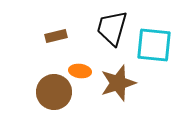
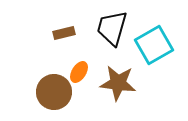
brown rectangle: moved 8 px right, 3 px up
cyan square: rotated 36 degrees counterclockwise
orange ellipse: moved 1 px left, 1 px down; rotated 65 degrees counterclockwise
brown star: rotated 24 degrees clockwise
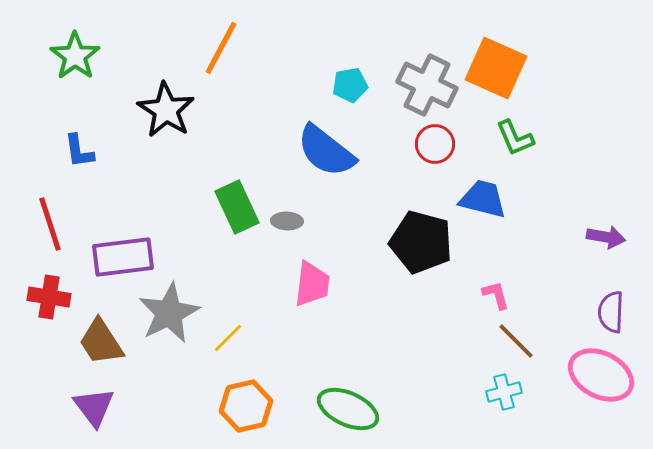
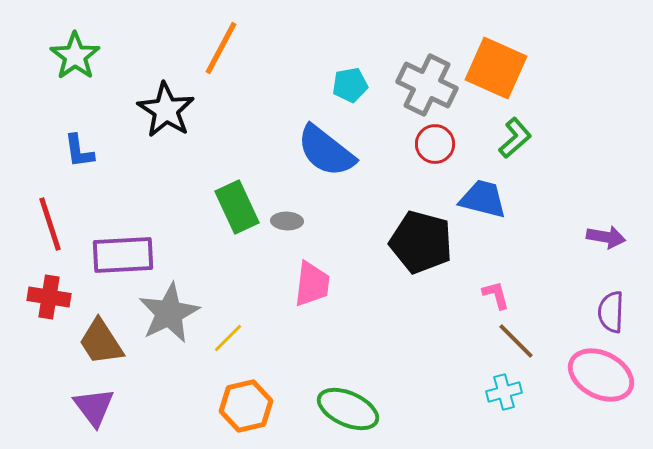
green L-shape: rotated 108 degrees counterclockwise
purple rectangle: moved 2 px up; rotated 4 degrees clockwise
________________________________________
• The problem: Please restate all of the listing above word for word, with no pictures.

• Task answer:
brown rectangle: moved 8 px right, 3 px up
cyan square: rotated 36 degrees counterclockwise
orange ellipse: moved 1 px left, 1 px down; rotated 65 degrees counterclockwise
brown star: rotated 24 degrees clockwise
green L-shape: rotated 108 degrees counterclockwise
purple rectangle: moved 2 px up; rotated 4 degrees clockwise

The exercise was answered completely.